***** Collected material

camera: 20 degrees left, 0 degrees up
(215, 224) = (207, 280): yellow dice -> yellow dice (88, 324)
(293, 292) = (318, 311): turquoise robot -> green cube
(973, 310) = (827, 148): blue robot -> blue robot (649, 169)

**********

• Exercise requirements
Would you return exactly the lines from the one containing "(293, 292) = (318, 311): turquoise" through the end of the listing, both included, and only them?

• Output for this exercise
(293, 292) = (318, 311): turquoise robot -> green cube
(973, 310) = (827, 148): blue robot -> blue robot (649, 169)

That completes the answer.